Aim of the task:
Write out every record below exactly as it appears, omitting the pictures.

Records:
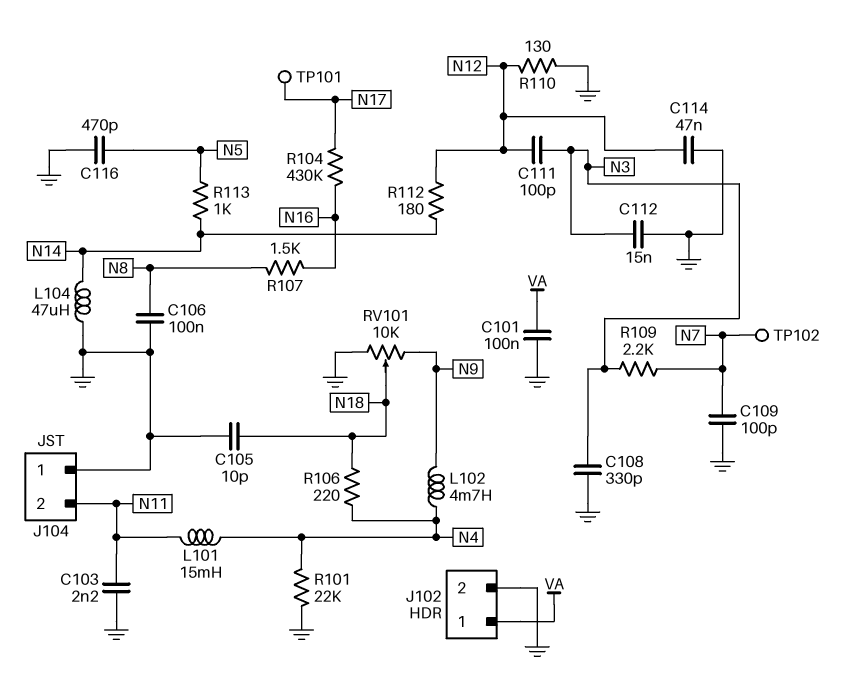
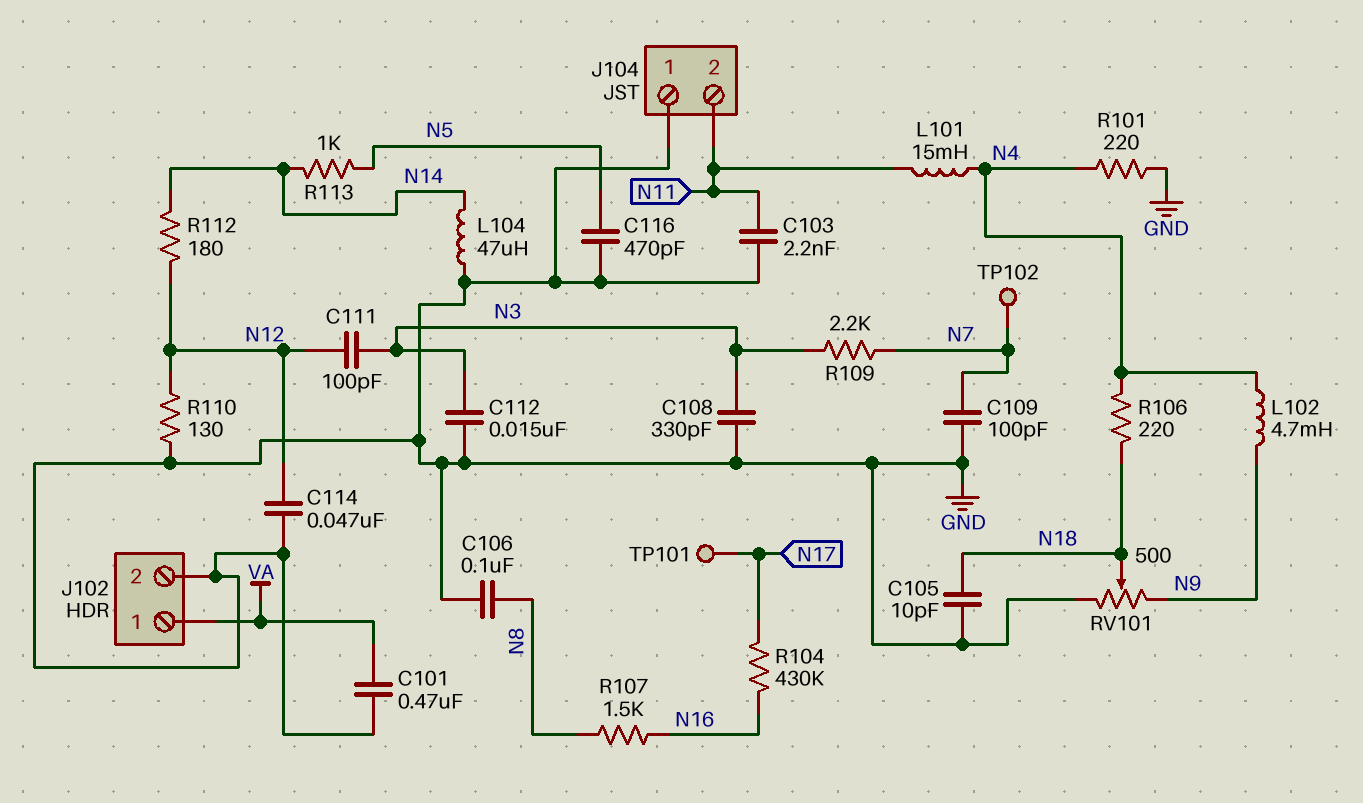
C101: 100nF (GND, VA) -> 470nF (GND, VA)
R101: 22k (GND, N4) -> 220 (GND, N4)
RV101: 10k (GND, N9, wiper N18) -> 500 (GND, N9, wiper N18)

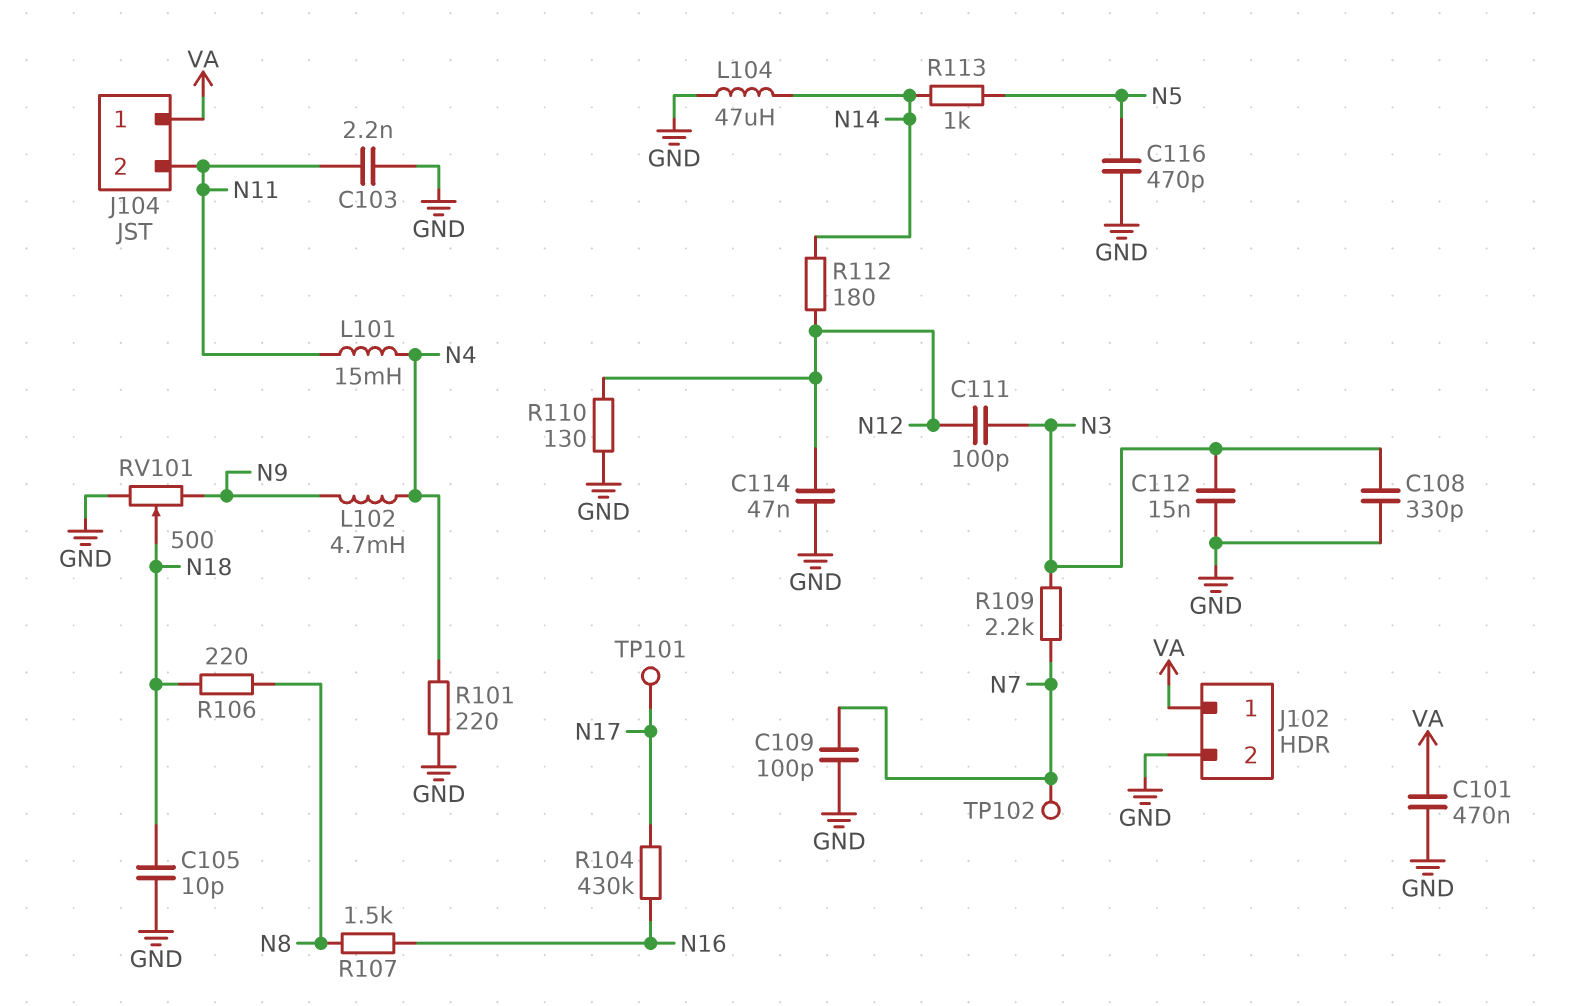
C106: 100nF (GND, N8) -> none
J104 pin 1: GND -> VA
R106: 220 (N4, N18) -> 220 (N8, N18)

Exercise output:
C101: 100nF (GND, VA) -> 470nF (GND, VA)
R101: 22k (GND, N4) -> 220 (GND, N4)
RV101: 10k (GND, N9, wiper N18) -> 500 (GND, N9, wiper N18)

C106: 100nF (GND, N8) -> none
J104 pin 1: GND -> VA
R106: 220 (N4, N18) -> 220 (N8, N18)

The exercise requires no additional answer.